_Problem details_.
What is the count of lines in the listing below that hold the string "bulb"? Reply with that number alone.

_Data provided_.

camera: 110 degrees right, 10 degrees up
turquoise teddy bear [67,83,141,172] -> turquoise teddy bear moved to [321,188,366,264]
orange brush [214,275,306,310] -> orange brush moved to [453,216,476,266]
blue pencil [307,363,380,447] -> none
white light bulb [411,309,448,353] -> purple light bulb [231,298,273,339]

...

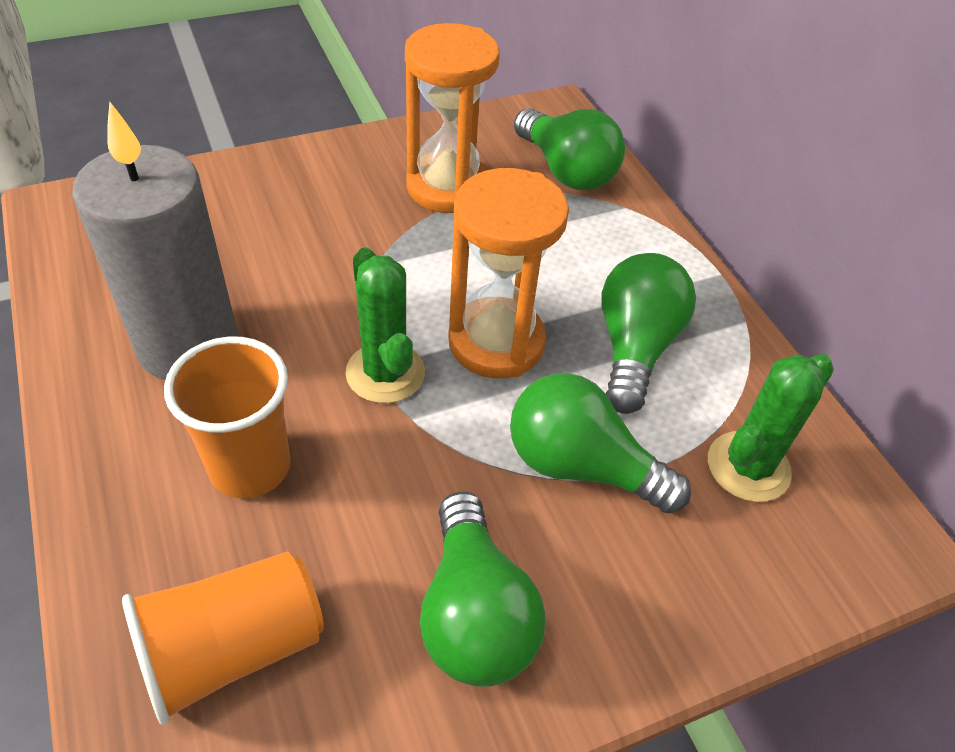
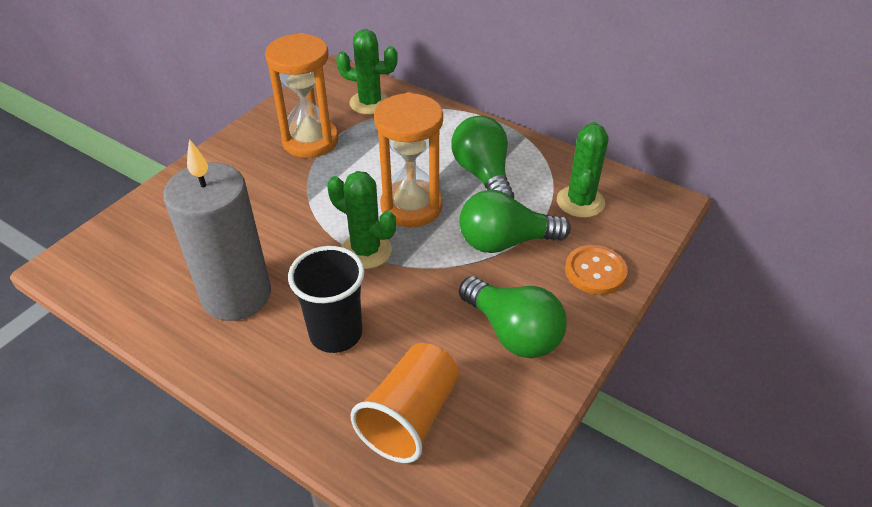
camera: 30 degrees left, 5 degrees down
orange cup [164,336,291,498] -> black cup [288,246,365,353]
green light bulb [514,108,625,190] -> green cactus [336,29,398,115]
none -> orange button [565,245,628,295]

_Solution to the problem_.
2